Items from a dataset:
§
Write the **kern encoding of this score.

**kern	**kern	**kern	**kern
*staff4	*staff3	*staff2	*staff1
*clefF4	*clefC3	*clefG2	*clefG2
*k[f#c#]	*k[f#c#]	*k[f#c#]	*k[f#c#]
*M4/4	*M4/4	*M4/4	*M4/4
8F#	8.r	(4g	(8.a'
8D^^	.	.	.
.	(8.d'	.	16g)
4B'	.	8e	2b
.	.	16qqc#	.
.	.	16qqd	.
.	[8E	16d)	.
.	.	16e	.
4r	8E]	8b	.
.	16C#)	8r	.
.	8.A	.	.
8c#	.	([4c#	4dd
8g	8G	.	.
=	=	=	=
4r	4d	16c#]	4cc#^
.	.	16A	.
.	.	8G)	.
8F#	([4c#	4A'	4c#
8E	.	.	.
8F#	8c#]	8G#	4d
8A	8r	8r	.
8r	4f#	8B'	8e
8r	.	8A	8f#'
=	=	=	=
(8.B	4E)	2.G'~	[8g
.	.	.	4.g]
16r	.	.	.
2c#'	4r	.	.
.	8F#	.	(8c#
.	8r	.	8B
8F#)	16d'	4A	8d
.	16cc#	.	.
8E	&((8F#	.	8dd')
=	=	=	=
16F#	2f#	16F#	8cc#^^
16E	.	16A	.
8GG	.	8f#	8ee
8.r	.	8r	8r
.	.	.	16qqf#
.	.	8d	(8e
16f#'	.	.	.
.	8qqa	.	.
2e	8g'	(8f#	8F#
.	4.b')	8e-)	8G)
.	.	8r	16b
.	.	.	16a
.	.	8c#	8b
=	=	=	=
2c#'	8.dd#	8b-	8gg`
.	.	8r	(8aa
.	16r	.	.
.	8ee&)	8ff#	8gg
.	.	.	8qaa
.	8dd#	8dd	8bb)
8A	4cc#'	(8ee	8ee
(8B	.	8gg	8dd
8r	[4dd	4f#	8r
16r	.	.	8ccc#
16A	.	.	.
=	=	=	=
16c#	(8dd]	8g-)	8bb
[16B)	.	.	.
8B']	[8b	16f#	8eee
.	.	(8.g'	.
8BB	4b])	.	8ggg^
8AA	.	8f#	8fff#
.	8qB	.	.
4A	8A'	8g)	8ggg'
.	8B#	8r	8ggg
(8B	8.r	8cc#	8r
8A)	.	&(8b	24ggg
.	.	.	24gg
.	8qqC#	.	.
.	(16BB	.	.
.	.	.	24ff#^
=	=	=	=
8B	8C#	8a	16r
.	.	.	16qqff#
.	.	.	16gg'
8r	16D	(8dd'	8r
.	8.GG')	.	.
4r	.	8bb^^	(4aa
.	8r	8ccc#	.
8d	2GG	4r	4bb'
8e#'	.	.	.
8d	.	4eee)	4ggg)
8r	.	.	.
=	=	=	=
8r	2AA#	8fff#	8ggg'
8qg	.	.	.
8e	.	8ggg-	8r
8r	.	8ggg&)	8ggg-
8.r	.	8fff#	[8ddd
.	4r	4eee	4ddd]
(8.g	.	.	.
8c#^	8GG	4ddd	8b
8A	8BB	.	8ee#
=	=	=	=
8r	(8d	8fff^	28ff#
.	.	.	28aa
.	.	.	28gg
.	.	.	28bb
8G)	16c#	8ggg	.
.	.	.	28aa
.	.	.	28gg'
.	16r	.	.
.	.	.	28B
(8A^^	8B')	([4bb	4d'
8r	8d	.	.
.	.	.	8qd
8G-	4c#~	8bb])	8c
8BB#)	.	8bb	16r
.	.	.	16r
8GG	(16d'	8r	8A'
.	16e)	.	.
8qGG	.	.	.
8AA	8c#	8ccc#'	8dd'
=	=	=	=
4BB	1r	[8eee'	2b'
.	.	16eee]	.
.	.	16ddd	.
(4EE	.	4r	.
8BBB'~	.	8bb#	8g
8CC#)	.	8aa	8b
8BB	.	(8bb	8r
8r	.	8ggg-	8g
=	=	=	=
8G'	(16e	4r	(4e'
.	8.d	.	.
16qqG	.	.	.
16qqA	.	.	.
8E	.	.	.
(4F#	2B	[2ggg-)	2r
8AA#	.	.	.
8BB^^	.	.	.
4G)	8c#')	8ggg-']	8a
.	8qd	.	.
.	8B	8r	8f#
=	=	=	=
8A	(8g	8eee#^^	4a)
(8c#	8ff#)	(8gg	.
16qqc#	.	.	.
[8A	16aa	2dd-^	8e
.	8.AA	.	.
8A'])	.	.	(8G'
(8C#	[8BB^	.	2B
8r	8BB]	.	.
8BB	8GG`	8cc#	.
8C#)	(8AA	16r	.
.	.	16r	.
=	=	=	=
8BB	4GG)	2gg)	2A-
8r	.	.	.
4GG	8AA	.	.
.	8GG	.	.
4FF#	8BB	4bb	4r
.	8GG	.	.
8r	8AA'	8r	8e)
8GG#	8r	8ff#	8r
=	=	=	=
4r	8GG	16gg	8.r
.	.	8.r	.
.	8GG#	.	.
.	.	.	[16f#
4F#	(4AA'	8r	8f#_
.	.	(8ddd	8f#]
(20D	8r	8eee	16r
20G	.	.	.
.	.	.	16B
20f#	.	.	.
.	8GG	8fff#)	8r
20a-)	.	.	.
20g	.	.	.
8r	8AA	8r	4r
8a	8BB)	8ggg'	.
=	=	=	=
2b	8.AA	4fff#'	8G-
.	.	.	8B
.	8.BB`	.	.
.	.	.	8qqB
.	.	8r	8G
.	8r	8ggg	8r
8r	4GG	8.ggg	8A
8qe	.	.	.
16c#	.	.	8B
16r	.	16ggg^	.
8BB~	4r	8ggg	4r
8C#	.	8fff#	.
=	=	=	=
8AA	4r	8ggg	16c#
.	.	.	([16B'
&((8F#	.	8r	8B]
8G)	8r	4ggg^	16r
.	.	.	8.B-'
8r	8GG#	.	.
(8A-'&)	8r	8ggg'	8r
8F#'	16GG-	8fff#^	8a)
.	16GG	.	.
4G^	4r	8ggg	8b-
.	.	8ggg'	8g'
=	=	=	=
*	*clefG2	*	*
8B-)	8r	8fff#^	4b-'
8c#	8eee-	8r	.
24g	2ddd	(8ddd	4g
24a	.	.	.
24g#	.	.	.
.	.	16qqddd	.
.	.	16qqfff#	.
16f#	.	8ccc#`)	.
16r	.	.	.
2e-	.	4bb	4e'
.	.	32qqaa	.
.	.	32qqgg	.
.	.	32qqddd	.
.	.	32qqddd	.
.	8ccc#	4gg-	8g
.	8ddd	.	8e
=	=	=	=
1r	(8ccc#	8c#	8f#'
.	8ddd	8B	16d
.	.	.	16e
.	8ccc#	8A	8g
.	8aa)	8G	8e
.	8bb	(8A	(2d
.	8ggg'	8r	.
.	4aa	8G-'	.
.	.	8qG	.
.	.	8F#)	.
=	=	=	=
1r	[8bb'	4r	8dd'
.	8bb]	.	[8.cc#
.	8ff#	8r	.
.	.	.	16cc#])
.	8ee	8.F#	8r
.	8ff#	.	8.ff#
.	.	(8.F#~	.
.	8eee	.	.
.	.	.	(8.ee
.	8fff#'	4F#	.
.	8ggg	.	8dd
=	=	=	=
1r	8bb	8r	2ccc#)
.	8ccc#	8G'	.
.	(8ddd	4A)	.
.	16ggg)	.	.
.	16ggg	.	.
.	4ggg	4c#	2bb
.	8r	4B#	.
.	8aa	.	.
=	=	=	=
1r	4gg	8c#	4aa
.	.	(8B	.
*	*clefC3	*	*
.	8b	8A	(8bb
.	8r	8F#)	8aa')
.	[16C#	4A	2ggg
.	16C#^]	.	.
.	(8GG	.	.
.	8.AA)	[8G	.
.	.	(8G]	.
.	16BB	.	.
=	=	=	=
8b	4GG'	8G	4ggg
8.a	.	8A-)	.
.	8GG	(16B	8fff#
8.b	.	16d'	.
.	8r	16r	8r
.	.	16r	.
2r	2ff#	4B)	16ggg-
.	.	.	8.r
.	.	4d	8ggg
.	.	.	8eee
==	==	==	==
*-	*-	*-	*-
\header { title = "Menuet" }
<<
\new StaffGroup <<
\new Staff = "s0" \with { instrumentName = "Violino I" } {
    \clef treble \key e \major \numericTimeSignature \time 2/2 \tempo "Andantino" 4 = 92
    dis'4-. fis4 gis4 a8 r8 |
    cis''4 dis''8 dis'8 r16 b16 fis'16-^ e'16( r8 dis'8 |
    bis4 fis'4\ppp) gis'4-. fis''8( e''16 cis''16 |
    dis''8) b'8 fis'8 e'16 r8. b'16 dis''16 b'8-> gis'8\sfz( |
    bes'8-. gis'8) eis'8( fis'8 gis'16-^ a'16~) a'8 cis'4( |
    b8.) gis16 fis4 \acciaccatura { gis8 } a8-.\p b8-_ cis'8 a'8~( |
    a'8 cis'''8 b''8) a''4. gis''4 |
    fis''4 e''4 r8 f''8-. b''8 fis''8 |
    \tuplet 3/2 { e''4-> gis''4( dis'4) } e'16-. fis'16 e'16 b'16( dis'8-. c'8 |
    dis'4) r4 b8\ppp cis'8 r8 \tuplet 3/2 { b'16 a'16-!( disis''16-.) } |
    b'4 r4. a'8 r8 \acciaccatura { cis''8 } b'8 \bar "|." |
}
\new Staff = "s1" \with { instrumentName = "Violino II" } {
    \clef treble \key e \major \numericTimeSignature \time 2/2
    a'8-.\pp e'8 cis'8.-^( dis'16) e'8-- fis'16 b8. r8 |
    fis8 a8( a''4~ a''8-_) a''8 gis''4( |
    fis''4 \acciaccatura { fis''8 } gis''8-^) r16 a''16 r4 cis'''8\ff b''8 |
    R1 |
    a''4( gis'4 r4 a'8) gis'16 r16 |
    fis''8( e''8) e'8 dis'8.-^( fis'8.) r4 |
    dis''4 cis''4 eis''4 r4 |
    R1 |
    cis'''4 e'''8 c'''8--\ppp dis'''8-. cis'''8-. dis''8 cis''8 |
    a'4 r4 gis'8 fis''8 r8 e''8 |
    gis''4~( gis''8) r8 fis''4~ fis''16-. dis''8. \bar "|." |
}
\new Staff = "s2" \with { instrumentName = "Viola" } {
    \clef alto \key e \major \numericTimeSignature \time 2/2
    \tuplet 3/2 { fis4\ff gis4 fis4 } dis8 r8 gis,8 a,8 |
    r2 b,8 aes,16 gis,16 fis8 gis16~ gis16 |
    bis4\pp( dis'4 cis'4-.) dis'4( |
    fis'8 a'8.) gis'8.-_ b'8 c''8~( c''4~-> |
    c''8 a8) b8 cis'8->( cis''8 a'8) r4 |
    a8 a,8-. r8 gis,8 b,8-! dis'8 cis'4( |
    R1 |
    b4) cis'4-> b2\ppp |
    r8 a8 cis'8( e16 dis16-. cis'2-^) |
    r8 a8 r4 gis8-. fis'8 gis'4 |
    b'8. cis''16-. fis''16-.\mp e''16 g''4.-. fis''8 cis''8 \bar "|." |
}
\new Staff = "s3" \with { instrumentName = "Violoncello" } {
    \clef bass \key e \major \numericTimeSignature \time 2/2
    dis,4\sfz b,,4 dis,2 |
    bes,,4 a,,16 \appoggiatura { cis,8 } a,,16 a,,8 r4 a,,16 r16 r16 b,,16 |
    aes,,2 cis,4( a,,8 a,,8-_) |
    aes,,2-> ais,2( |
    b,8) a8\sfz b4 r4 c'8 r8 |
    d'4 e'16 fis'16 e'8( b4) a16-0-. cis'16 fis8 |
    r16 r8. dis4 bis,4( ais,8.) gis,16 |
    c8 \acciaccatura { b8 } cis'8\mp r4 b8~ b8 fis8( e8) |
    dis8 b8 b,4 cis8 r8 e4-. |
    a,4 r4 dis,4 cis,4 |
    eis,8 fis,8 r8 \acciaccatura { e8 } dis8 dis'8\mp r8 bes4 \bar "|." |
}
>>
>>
§
EXERCISE AIM: Which lines above contain the string "kern"? Pull out every one of them. Case matters.

EXERCISE OUTPUT:
Write the **kern encoding of this score.
**kern	**kern	**kern	**kern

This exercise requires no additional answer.